For this exercise, output exactly the lines from the opening line of the listing through the line with "blue cross: (130, 194) -> (159, 273), moved", skipping pictures.

*** Data supplied Section Begins ***

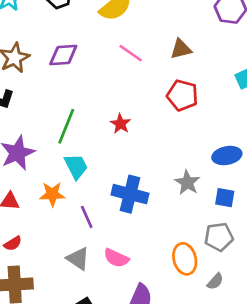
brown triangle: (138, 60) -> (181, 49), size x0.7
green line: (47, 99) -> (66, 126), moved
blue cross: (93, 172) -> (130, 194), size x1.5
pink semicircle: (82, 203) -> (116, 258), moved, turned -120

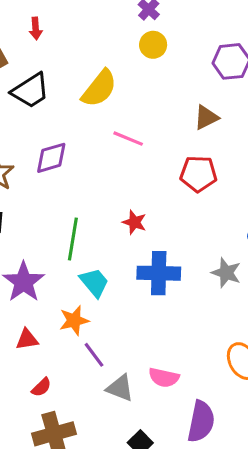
brown triangle: (181, 49) -> (206, 117), moved
blue cross: (130, 194) -> (159, 273), moved
purple line: (87, 217) -> (94, 355), moved

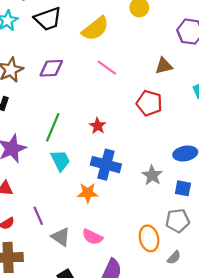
orange star: (74, 320) -> (88, 193), moved
purple line: (94, 355) -> (38, 216), moved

*** Data supplied Section Ends ***

__Answer to this exercise__
brown triangle: (138, 60) -> (181, 49), size x0.7
green line: (47, 99) -> (66, 126), moved
blue cross: (93, 172) -> (130, 194), size x1.5
pink semicircle: (82, 203) -> (116, 258), moved, turned -120

brown triangle: (181, 49) -> (206, 117), moved
blue cross: (130, 194) -> (159, 273), moved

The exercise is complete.